-- begin Records --

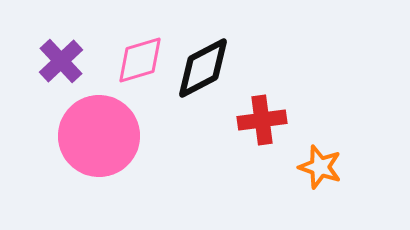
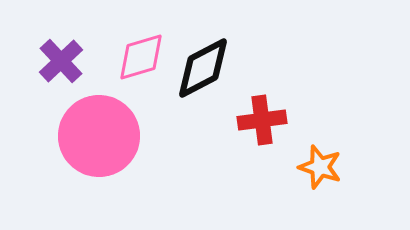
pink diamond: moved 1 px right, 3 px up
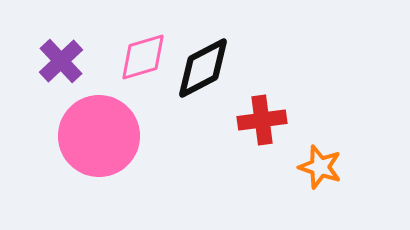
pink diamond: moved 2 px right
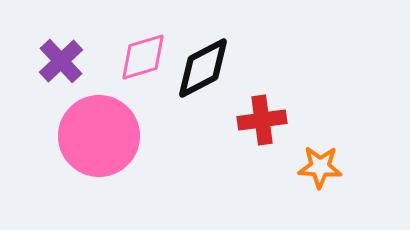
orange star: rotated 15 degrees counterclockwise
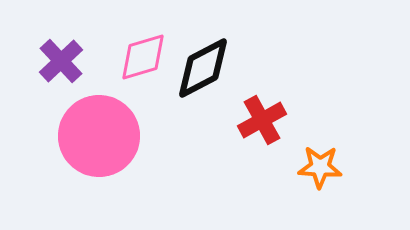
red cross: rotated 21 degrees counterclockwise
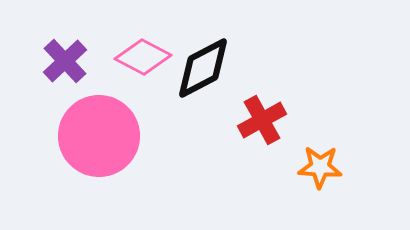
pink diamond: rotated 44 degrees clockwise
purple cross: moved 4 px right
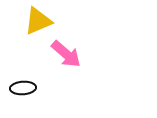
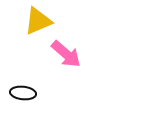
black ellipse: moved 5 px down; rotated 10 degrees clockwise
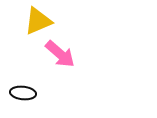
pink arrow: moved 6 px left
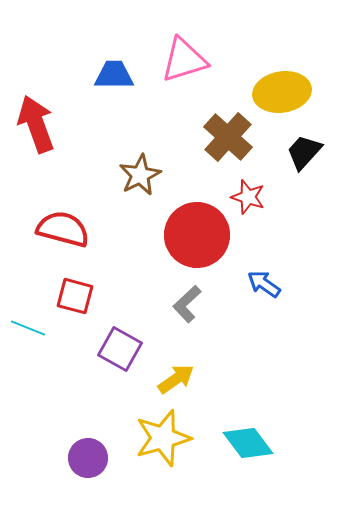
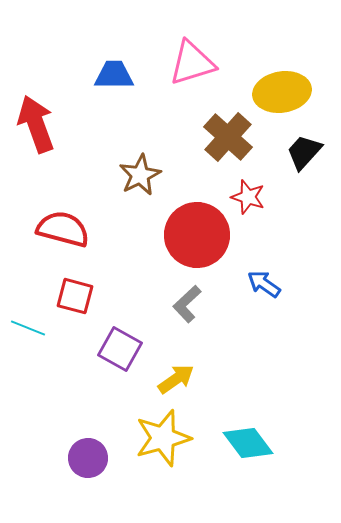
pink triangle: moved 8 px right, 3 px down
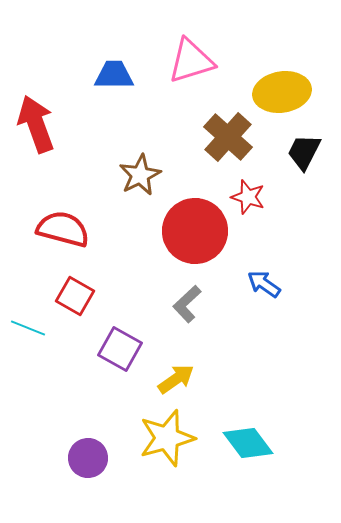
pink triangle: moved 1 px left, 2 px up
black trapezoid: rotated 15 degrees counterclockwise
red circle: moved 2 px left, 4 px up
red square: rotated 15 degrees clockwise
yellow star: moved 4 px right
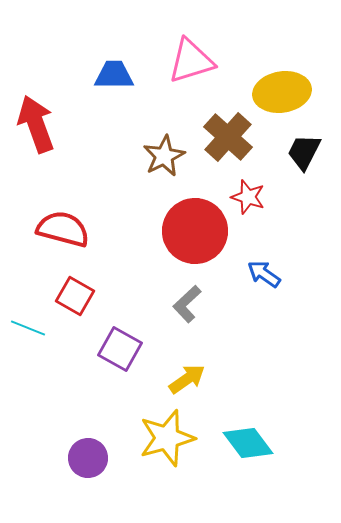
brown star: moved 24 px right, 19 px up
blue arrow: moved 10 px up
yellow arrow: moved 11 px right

-- end Records --
-- begin Records --

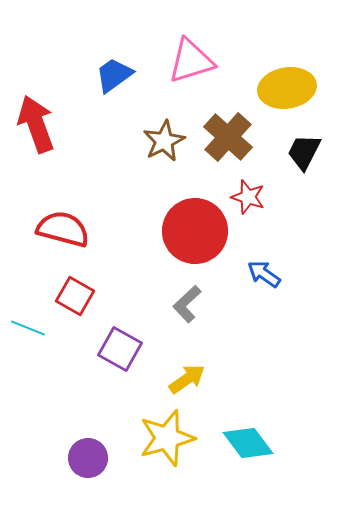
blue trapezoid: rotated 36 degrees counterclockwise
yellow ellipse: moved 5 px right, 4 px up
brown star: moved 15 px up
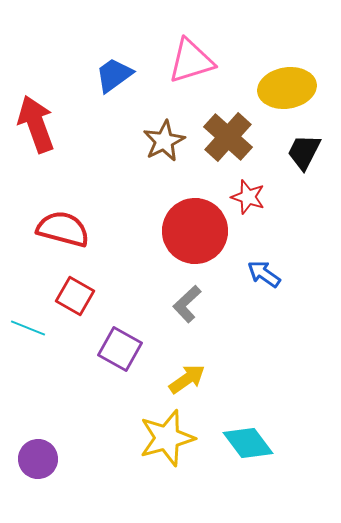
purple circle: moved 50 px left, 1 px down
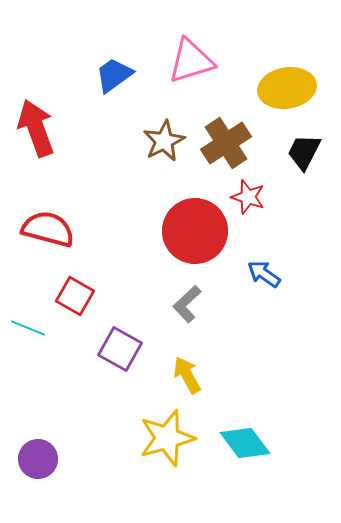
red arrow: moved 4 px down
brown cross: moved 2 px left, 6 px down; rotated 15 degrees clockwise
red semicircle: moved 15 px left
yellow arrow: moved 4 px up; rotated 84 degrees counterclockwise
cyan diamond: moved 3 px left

-- end Records --

== Task to carry out ==
Set down the lines above between the line holding "red arrow: moved 4 px down" and the line holding "cyan diamond: moved 3 px left", inclusive, reproducing each exactly.

== Worked solution ==
red arrow: moved 4 px down
brown cross: moved 2 px left, 6 px down; rotated 15 degrees clockwise
red semicircle: moved 15 px left
yellow arrow: moved 4 px up; rotated 84 degrees counterclockwise
cyan diamond: moved 3 px left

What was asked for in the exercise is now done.